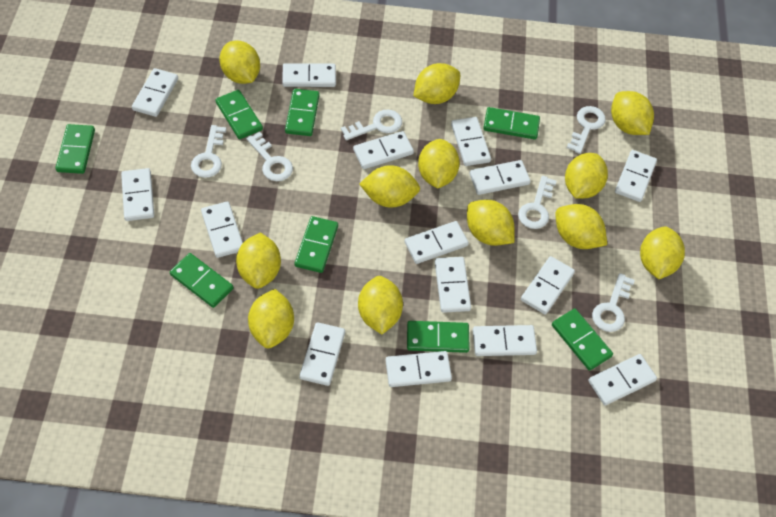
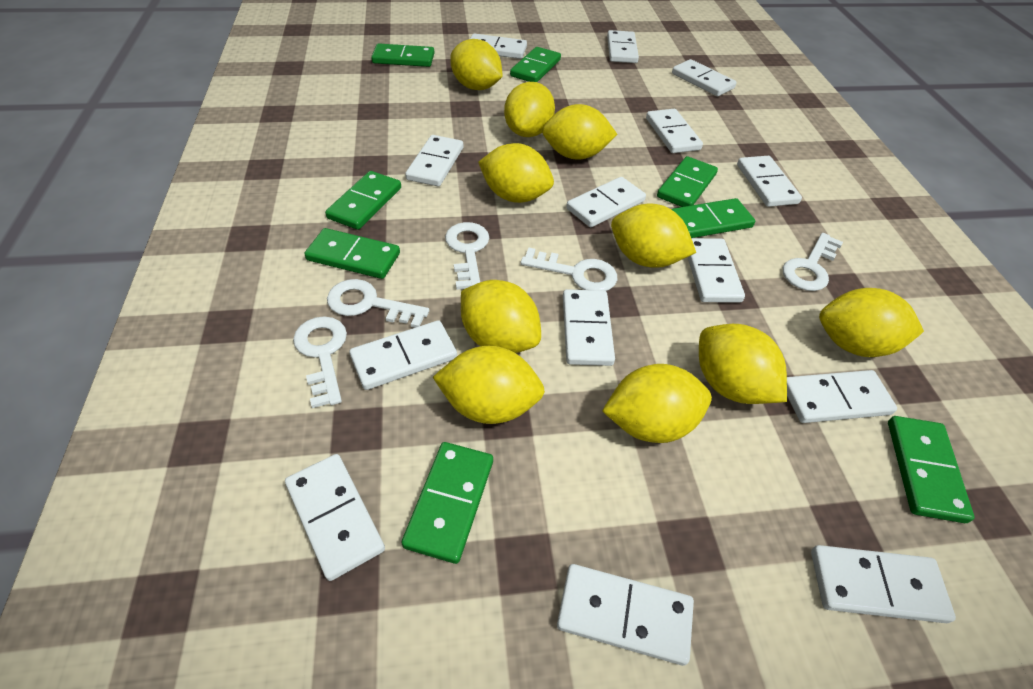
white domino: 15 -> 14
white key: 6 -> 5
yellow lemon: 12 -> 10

* * *

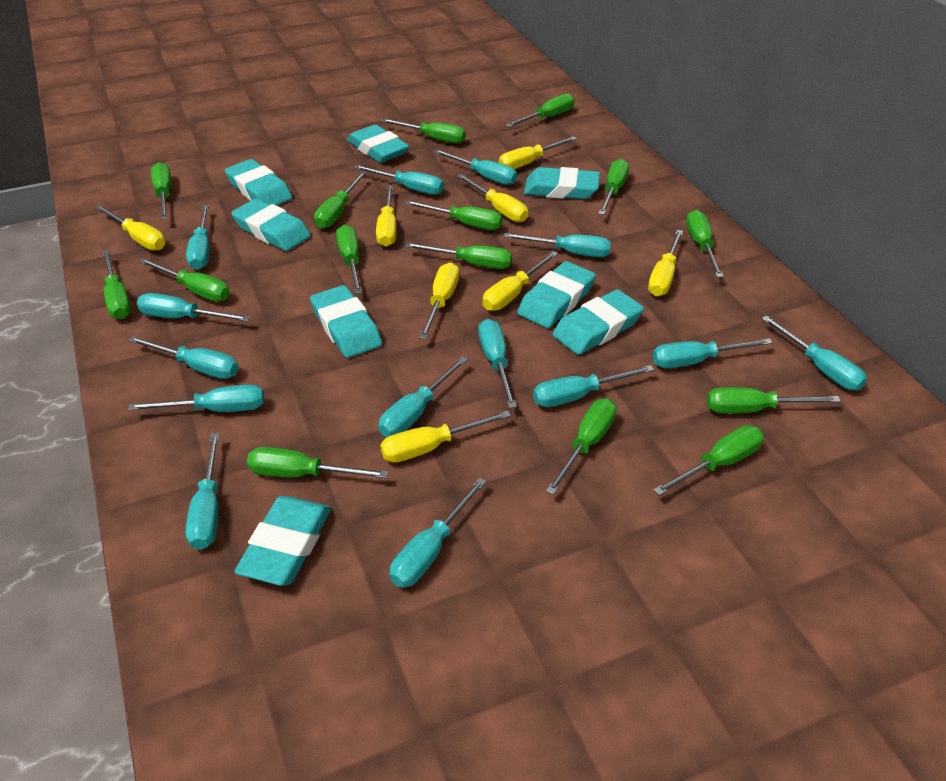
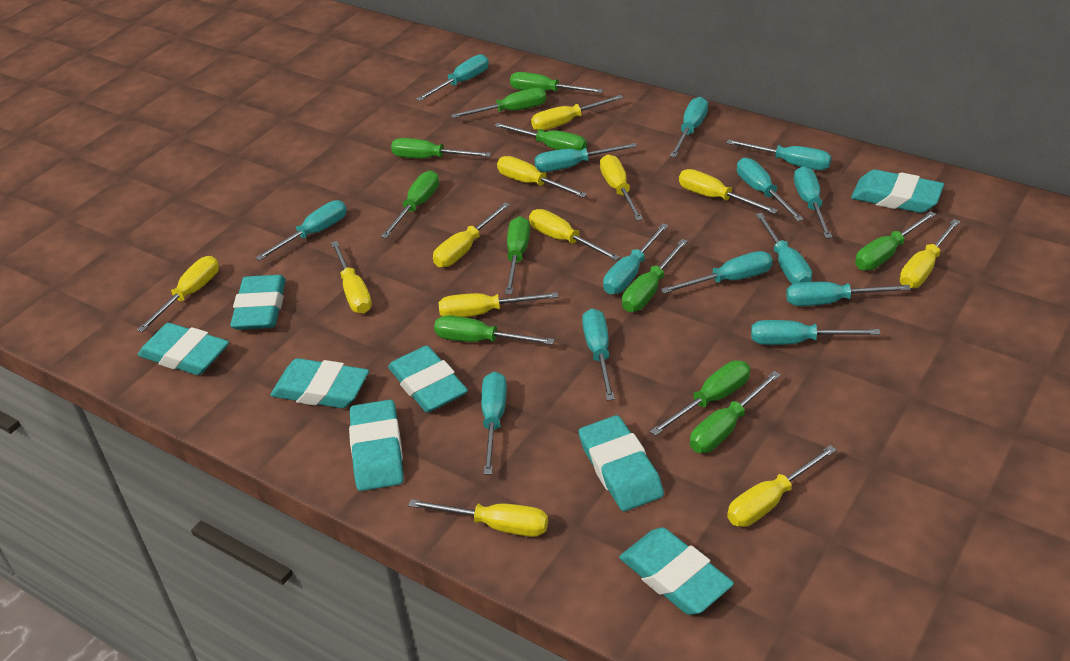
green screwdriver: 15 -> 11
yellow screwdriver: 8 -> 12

...

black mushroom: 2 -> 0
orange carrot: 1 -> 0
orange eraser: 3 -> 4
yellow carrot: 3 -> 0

| PROBLEM DETAILS |
Please reproduce the lines from the line with "white domino: 15 -> 14" to the line with "yellow lemon: 12 -> 10", both ends included, exactly as they appear above.

| RESPONSE TO THE EXERCISE |
white domino: 15 -> 14
white key: 6 -> 5
yellow lemon: 12 -> 10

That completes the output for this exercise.